Data provided below:

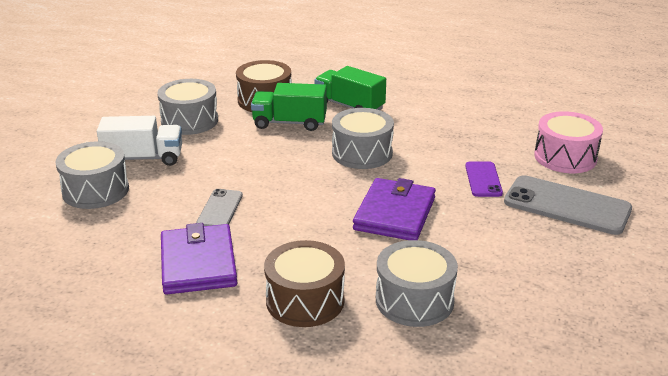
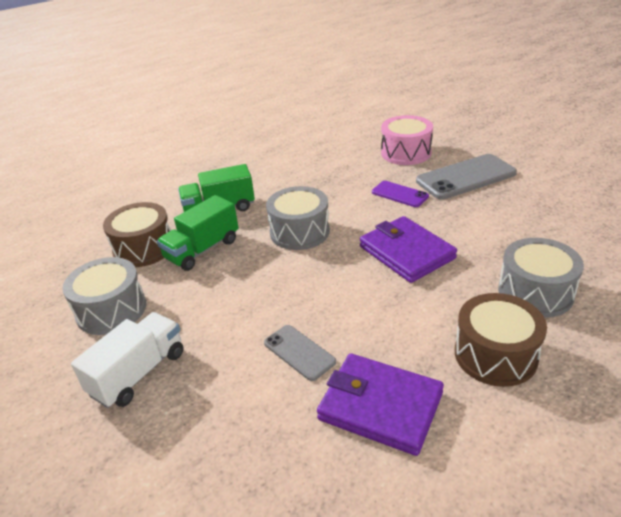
camera: 50 degrees left, 5 degrees up
(95, 190) = (156, 441): grey drum -> none

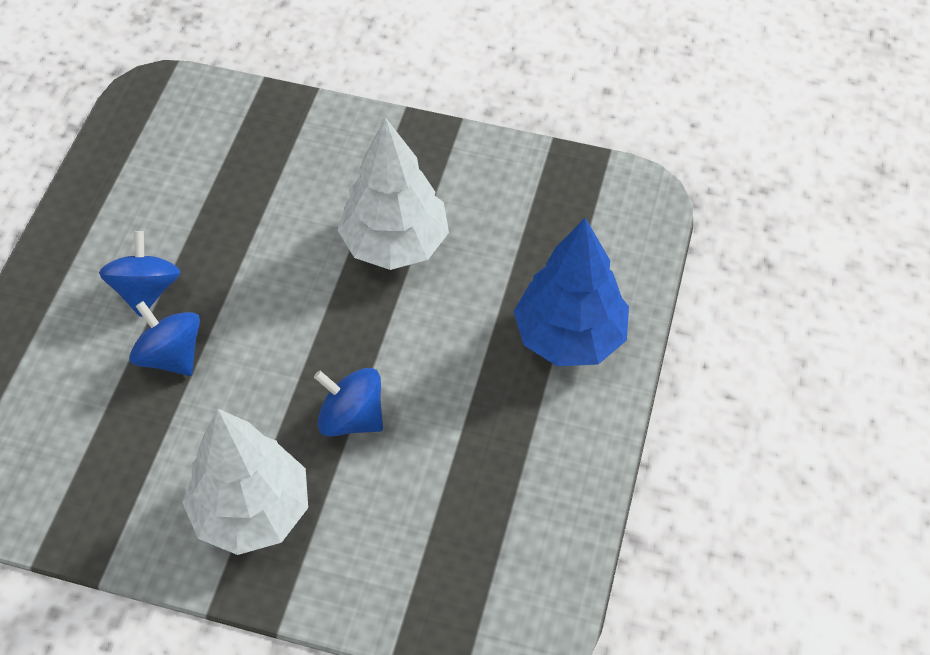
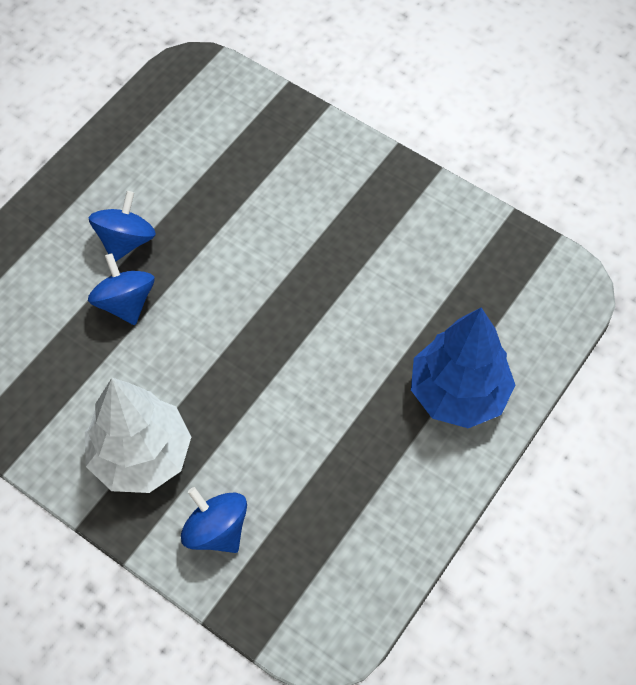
camera: 20 degrees right, 5 degrees up
(351, 417) = (249, 403): blue spinning top -> blue spinning top (216, 530)
(395, 244) = (342, 263): white tree -> none

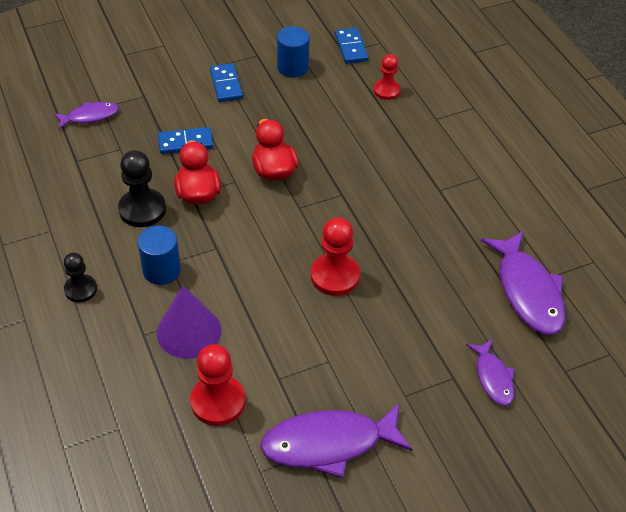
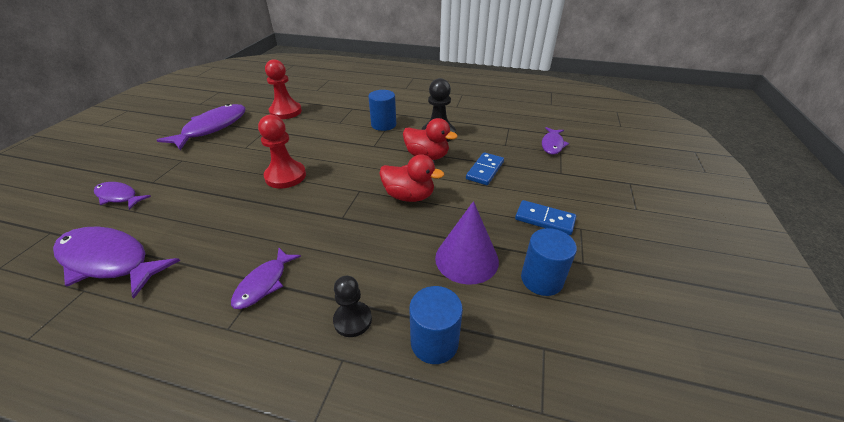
camera: 130 degrees right, 10 degrees down
(80, 289) = (404, 102): black pawn -> black pawn (352, 320)
(189, 331) = (333, 118): purple cone -> purple cone (466, 259)
(351, 47) = (549, 363): blue domino -> none
(386, 90) = (434, 342): red pawn -> blue cylinder
(439, 187) = (264, 283): none -> purple fish

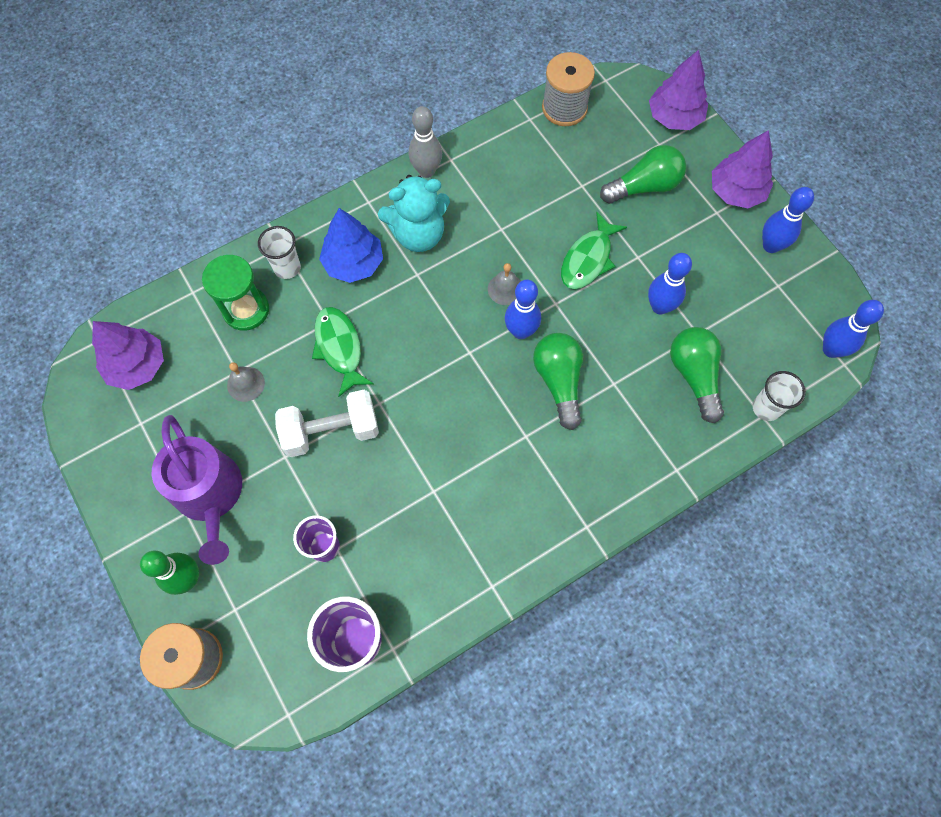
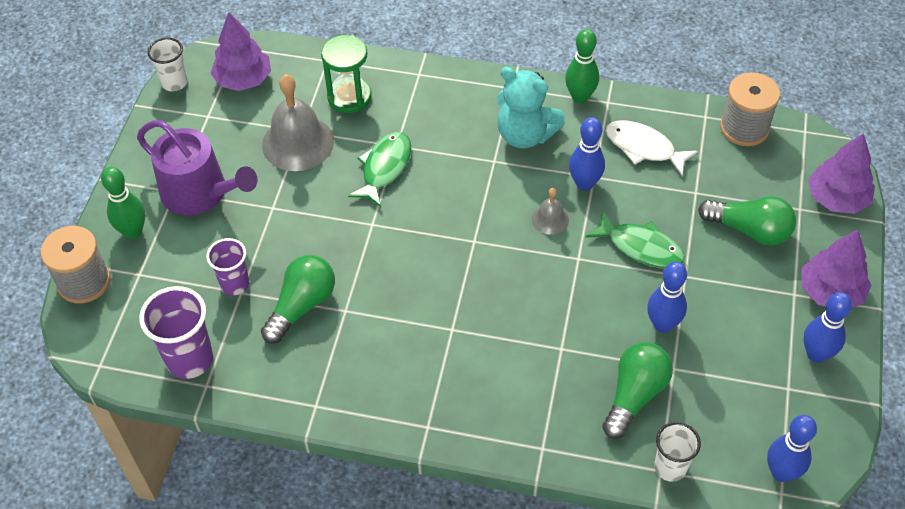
camera: 45 degrees right, 15 degrees down
(210, 495) = (200, 193): purple watering can -> purple watering can turned 75 degrees counterclockwise
(245, 384) = (298, 143): grey bell -> grey bell, size x2.04
(287, 268) = (406, 90): white cup -> white cup (174, 83)
(331, 431) = (320, 216): white dumbbell -> none
(353, 263) = (456, 120): blue tree -> none
(426, 171) = (580, 97): grey bowling pin -> green bowling pin
(513, 178) = (644, 148): none -> white fish
(521, 331) = (529, 256): blue bowling pin -> blue bowling pin (584, 184)
(559, 381) = (519, 313): green light bulb -> green light bulb (302, 306)
(588, 259) = (640, 247): green fish -> green fish turned 135 degrees counterclockwise

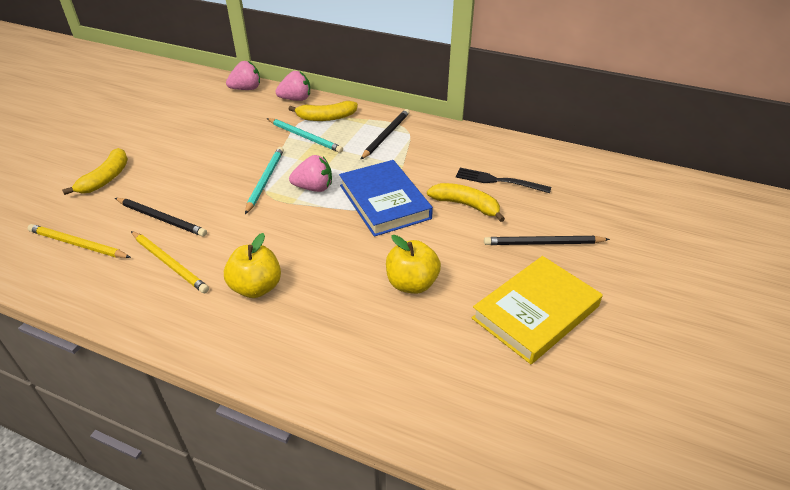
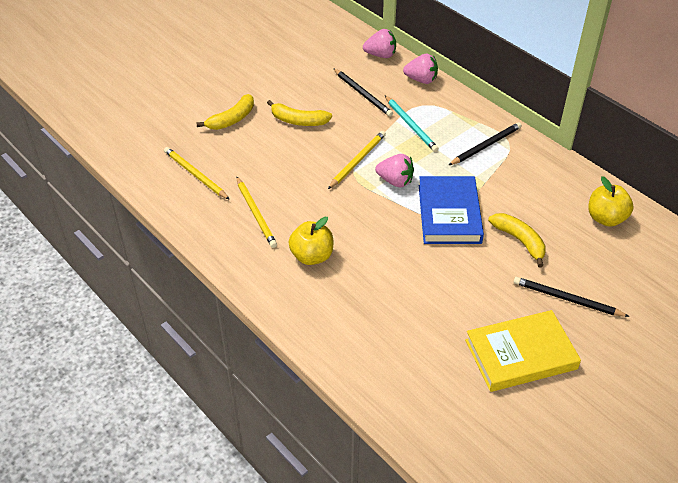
camera: 25 degrees right, 5 degrees up
(161, 219) = (262, 171): black pencil -> black pencil (363, 94)
(265, 180) = (357, 161): turquoise pencil -> yellow pencil
(326, 117) = (440, 109): yellow banana -> yellow banana (298, 121)
(412, 284) = (433, 295): yellow apple -> yellow apple (606, 218)
(498, 181) = (565, 226): black fork -> none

End of Data provided.

** Written task **
Write out the records word for word. Pictures stay out.

** Solution for this problem **
camera: 50 degrees left, 5 degrees up
(95, 190) = (156, 441): grey drum -> none

camera: 20 degrees right, 5 degrees up
(351, 417) = (249, 403): blue spinning top -> blue spinning top (216, 530)
(395, 244) = (342, 263): white tree -> none

camera: 130 degrees right, 10 degrees down
(80, 289) = (404, 102): black pawn -> black pawn (352, 320)
(189, 331) = (333, 118): purple cone -> purple cone (466, 259)
(351, 47) = (549, 363): blue domino -> none
(386, 90) = (434, 342): red pawn -> blue cylinder
(439, 187) = (264, 283): none -> purple fish

camera: 45 degrees right, 15 degrees down
(210, 495) = (200, 193): purple watering can -> purple watering can turned 75 degrees counterclockwise
(245, 384) = (298, 143): grey bell -> grey bell, size x2.04
(287, 268) = (406, 90): white cup -> white cup (174, 83)
(331, 431) = (320, 216): white dumbbell -> none
(353, 263) = (456, 120): blue tree -> none
(426, 171) = (580, 97): grey bowling pin -> green bowling pin
(513, 178) = (644, 148): none -> white fish
(521, 331) = (529, 256): blue bowling pin -> blue bowling pin (584, 184)
(559, 381) = (519, 313): green light bulb -> green light bulb (302, 306)
(588, 259) = (640, 247): green fish -> green fish turned 135 degrees counterclockwise

camera: 25 degrees right, 5 degrees up
(161, 219) = (262, 171): black pencil -> black pencil (363, 94)
(265, 180) = (357, 161): turquoise pencil -> yellow pencil
(326, 117) = (440, 109): yellow banana -> yellow banana (298, 121)
(412, 284) = (433, 295): yellow apple -> yellow apple (606, 218)
(498, 181) = (565, 226): black fork -> none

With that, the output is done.